++++ Input records

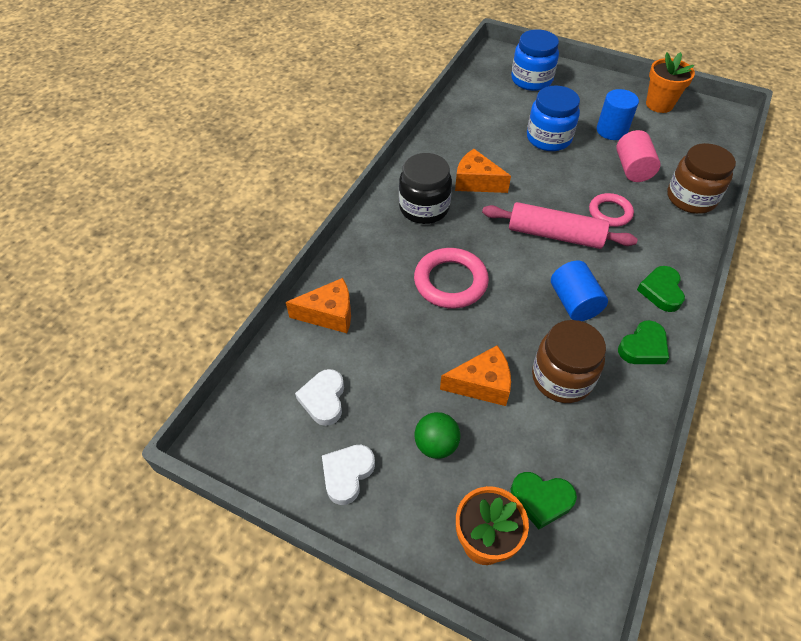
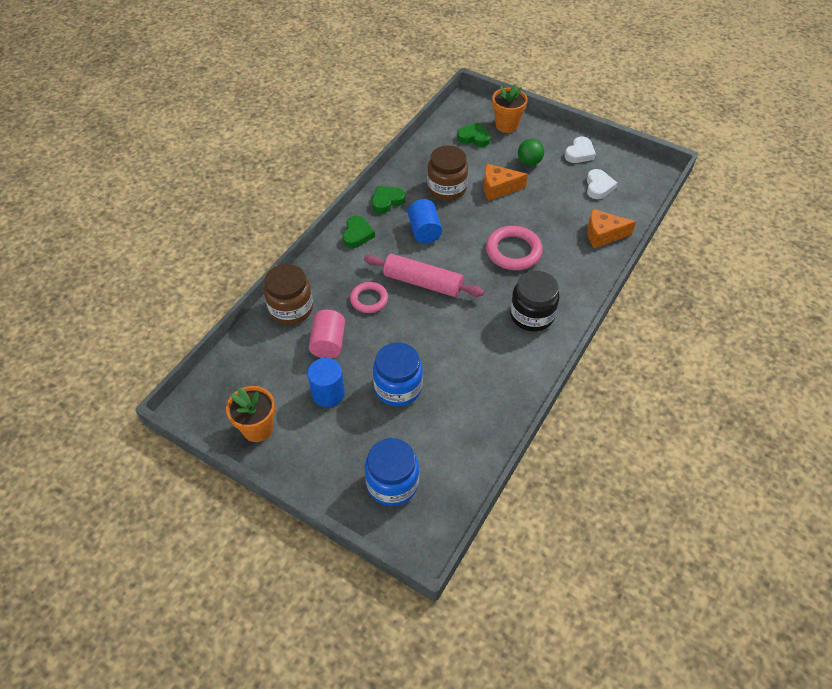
camera: 175 degrees left, 0 degrees up
orange cheese [455,149,511,193] -> none

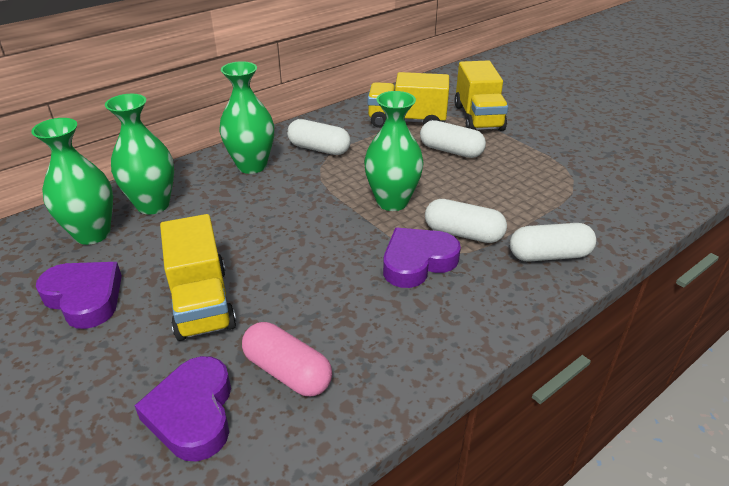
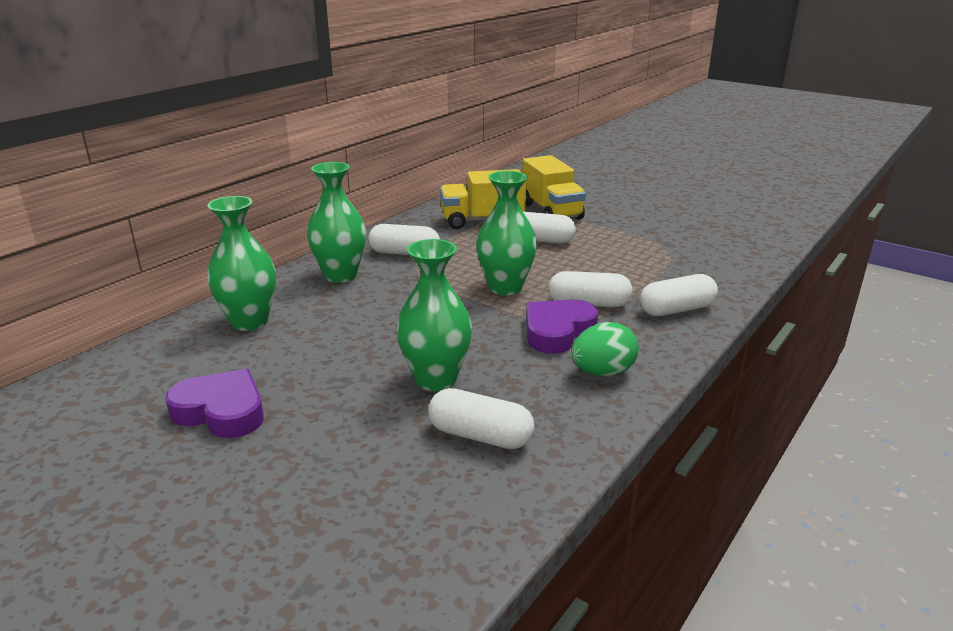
camera: 15 degrees left, 10 degrees down
green vase [31,118,113,245] -> green vase moved to [397,239,472,391]
purple heart [134,356,231,462] -> none
yellow truck [160,214,236,341] -> none
pink capsule [242,322,332,396] -> white capsule [428,388,535,449]
none -> green egg [571,322,639,376]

++++++++

● Instructions for the task: The output must be every line of the records, printed exactly, with the pictures omitted.

● Completed exercise:
camera: 175 degrees left, 0 degrees up
orange cheese [455,149,511,193] -> none

camera: 15 degrees left, 10 degrees down
green vase [31,118,113,245] -> green vase moved to [397,239,472,391]
purple heart [134,356,231,462] -> none
yellow truck [160,214,236,341] -> none
pink capsule [242,322,332,396] -> white capsule [428,388,535,449]
none -> green egg [571,322,639,376]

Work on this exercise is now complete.